# [Your goal]
Please retype every entry as written, and keep the pictures out.

* * * * * * * * *

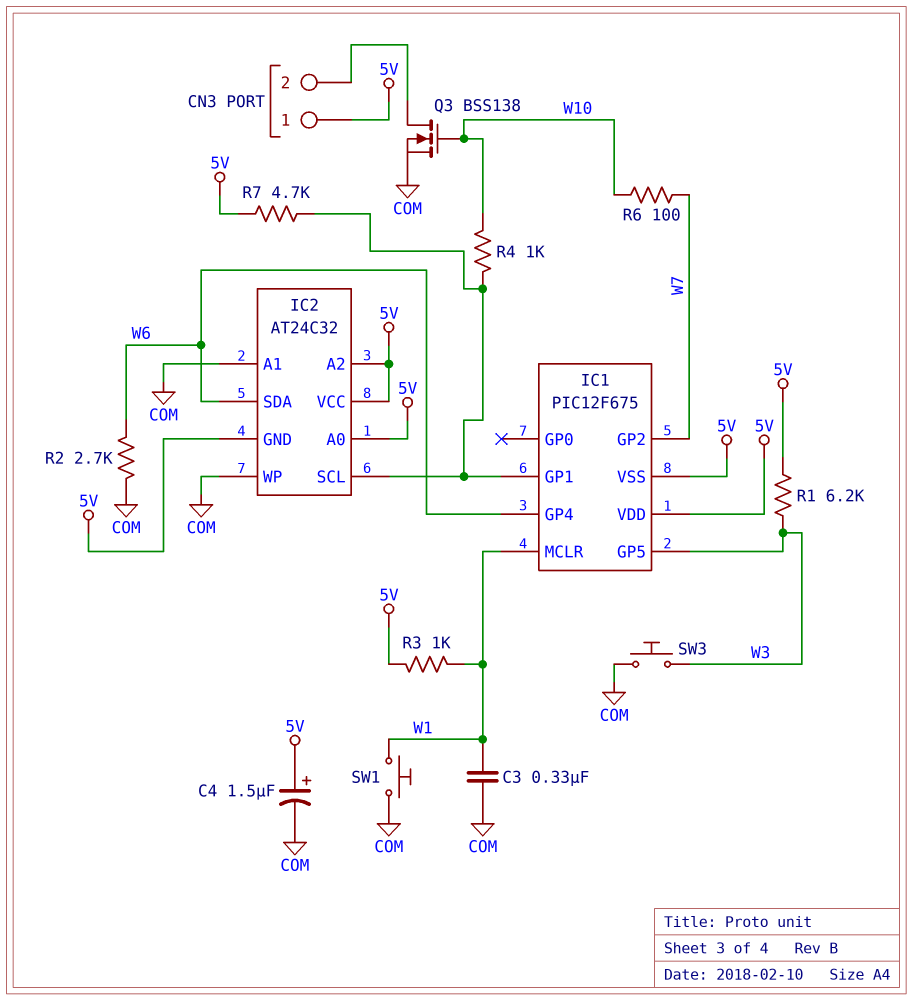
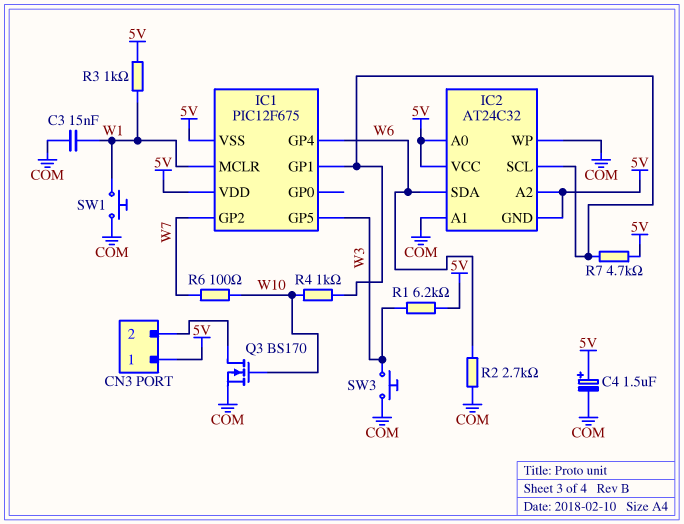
C3: 330nF (COM, W1) -> 15nF (COM, W1)
Q3: NMOS BSS138 (G W10, D CN3/2, S COM) -> NMOS BS170 (G W10, D CN3/2, S COM)

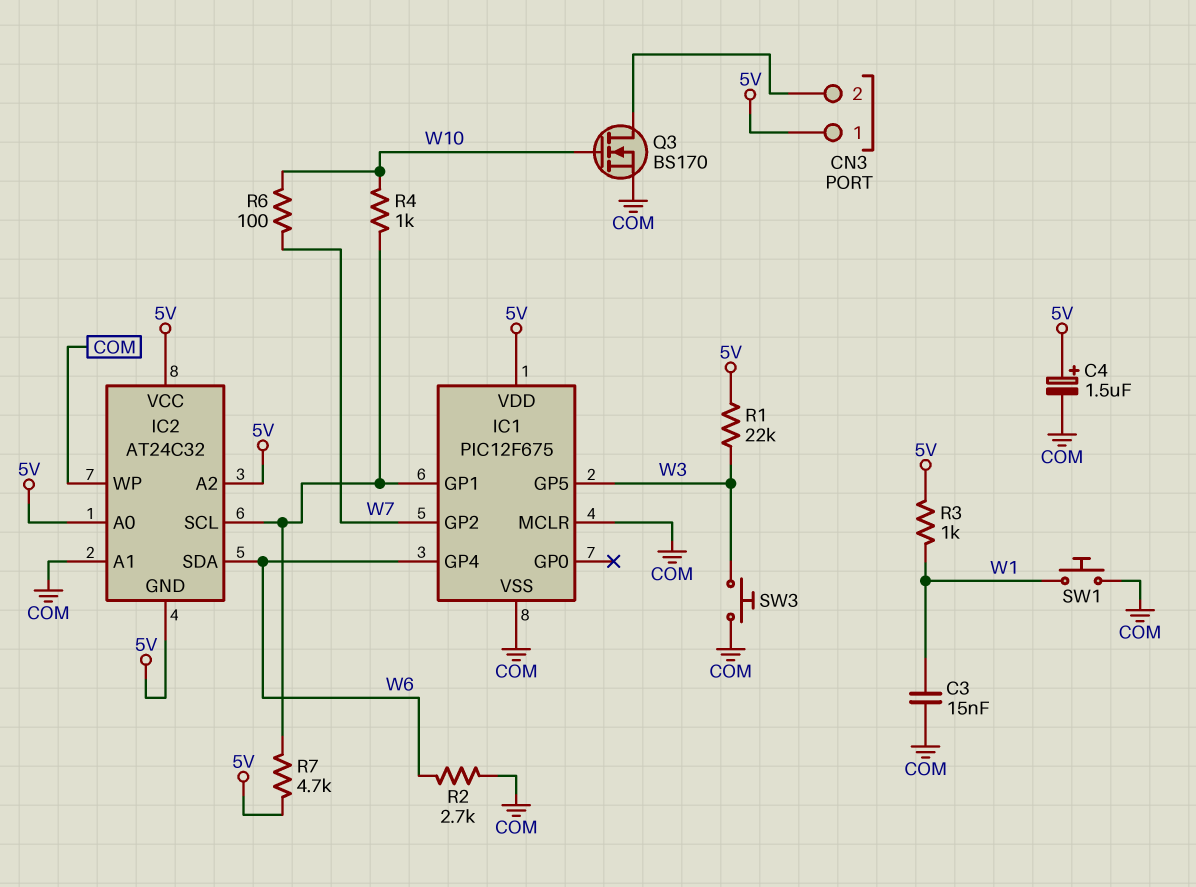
IC1 pin MCLR: W1 -> COM
IC1 pin VSS: 5V -> COM
R1: 6.2k (5V, W3) -> 22k (5V, W3)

* * * * * * * * *

# [Solution for this problem]
C3: 330nF (COM, W1) -> 15nF (COM, W1)
Q3: NMOS BSS138 (G W10, D CN3/2, S COM) -> NMOS BS170 (G W10, D CN3/2, S COM)

IC1 pin MCLR: W1 -> COM
IC1 pin VSS: 5V -> COM
R1: 6.2k (5V, W3) -> 22k (5V, W3)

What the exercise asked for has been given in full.